Task item
Read the data and repeat it in full, exactly.
(Beginning of Source data)
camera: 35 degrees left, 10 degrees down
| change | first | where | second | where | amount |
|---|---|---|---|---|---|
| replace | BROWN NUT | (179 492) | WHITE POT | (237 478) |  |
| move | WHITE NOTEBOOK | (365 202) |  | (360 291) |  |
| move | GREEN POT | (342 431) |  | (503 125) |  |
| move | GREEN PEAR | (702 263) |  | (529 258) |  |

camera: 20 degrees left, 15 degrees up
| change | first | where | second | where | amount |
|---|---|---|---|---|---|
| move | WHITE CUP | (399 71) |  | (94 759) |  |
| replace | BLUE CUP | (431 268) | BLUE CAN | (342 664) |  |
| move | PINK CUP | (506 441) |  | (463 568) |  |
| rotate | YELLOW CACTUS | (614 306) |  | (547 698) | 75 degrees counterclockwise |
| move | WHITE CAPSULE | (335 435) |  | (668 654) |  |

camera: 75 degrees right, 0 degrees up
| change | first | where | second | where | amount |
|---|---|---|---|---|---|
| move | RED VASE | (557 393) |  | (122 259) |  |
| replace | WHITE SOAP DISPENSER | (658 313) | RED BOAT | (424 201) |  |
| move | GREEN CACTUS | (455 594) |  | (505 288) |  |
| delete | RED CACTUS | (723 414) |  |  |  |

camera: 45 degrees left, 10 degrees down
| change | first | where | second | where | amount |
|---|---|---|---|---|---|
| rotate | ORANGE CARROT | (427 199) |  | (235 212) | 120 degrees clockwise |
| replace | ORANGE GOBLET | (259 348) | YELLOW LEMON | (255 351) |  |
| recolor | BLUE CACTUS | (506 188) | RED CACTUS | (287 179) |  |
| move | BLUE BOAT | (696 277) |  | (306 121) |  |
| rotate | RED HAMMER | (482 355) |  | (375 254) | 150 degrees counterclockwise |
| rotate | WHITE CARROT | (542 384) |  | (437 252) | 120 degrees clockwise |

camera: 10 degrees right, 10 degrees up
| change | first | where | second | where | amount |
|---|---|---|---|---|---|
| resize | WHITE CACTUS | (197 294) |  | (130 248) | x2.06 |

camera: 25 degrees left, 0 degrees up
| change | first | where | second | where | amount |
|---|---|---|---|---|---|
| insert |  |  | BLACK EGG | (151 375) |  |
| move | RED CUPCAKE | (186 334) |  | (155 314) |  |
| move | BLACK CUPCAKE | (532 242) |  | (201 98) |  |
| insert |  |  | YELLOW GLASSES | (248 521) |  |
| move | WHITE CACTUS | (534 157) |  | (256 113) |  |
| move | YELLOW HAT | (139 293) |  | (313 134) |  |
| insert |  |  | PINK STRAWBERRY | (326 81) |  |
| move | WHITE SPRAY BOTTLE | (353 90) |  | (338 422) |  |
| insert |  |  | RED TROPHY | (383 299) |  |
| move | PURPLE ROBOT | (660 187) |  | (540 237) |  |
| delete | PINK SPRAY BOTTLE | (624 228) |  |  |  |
(End of Source data)
Answer to this task
camera: 35 degrees left, 10 degrees down
| change | first | where | second | where | amount |
|---|---|---|---|---|---|
| replace | BROWN NUT | (179 492) | WHITE POT | (237 478) |  |
| move | WHITE NOTEBOOK | (365 202) |  | (360 291) |  |
| move | GREEN POT | (342 431) |  | (503 125) |  |
| move | GREEN PEAR | (702 263) |  | (529 258) |  |

camera: 20 degrees left, 15 degrees up
| change | first | where | second | where | amount |
|---|---|---|---|---|---|
| move | WHITE CUP | (399 71) |  | (94 759) |  |
| replace | BLUE CUP | (431 268) | BLUE CAN | (342 664) |  |
| move | PINK CUP | (506 441) |  | (463 568) |  |
| rotate | YELLOW CACTUS | (614 306) |  | (547 698) | 75 degrees counterclockwise |
| move | WHITE CAPSULE | (335 435) |  | (668 654) |  |

camera: 75 degrees right, 0 degrees up
| change | first | where | second | where | amount |
|---|---|---|---|---|---|
| move | RED VASE | (557 393) |  | (122 259) |  |
| replace | WHITE SOAP DISPENSER | (658 313) | RED BOAT | (424 201) |  |
| move | GREEN CACTUS | (455 594) |  | (505 288) |  |
| delete | RED CACTUS | (723 414) |  |  |  |

camera: 45 degrees left, 10 degrees down
| change | first | where | second | where | amount |
|---|---|---|---|---|---|
| rotate | ORANGE CARROT | (427 199) |  | (235 212) | 120 degrees clockwise |
| replace | ORANGE GOBLET | (259 348) | YELLOW LEMON | (255 351) |  |
| recolor | BLUE CACTUS | (506 188) | RED CACTUS | (287 179) |  |
| move | BLUE BOAT | (696 277) |  | (306 121) |  |
| rotate | RED HAMMER | (482 355) |  | (375 254) | 150 degrees counterclockwise |
| rotate | WHITE CARROT | (542 384) |  | (437 252) | 120 degrees clockwise |

camera: 10 degrees right, 10 degrees up
| change | first | where | second | where | amount |
|---|---|---|---|---|---|
| resize | WHITE CACTUS | (197 294) |  | (130 248) | x2.06 |

camera: 25 degrees left, 0 degrees up
| change | first | where | second | where | amount |
|---|---|---|---|---|---|
| insert |  |  | BLACK EGG | (151 375) |  |
| move | RED CUPCAKE | (186 334) |  | (155 314) |  |
| move | BLACK CUPCAKE | (532 242) |  | (201 98) |  |
| insert |  |  | YELLOW GLASSES | (248 521) |  |
| move | WHITE CACTUS | (534 157) |  | (256 113) |  |
| move | YELLOW HAT | (139 293) |  | (313 134) |  |
| insert |  |  | PINK STRAWBERRY | (326 81) |  |
| move | WHITE SPRAY BOTTLE | (353 90) |  | (338 422) |  |
| insert |  |  | RED TROPHY | (383 299) |  |
| move | PURPLE ROBOT | (660 187) |  | (540 237) |  |
| delete | PINK SPRAY BOTTLE | (624 228) |  |  |  |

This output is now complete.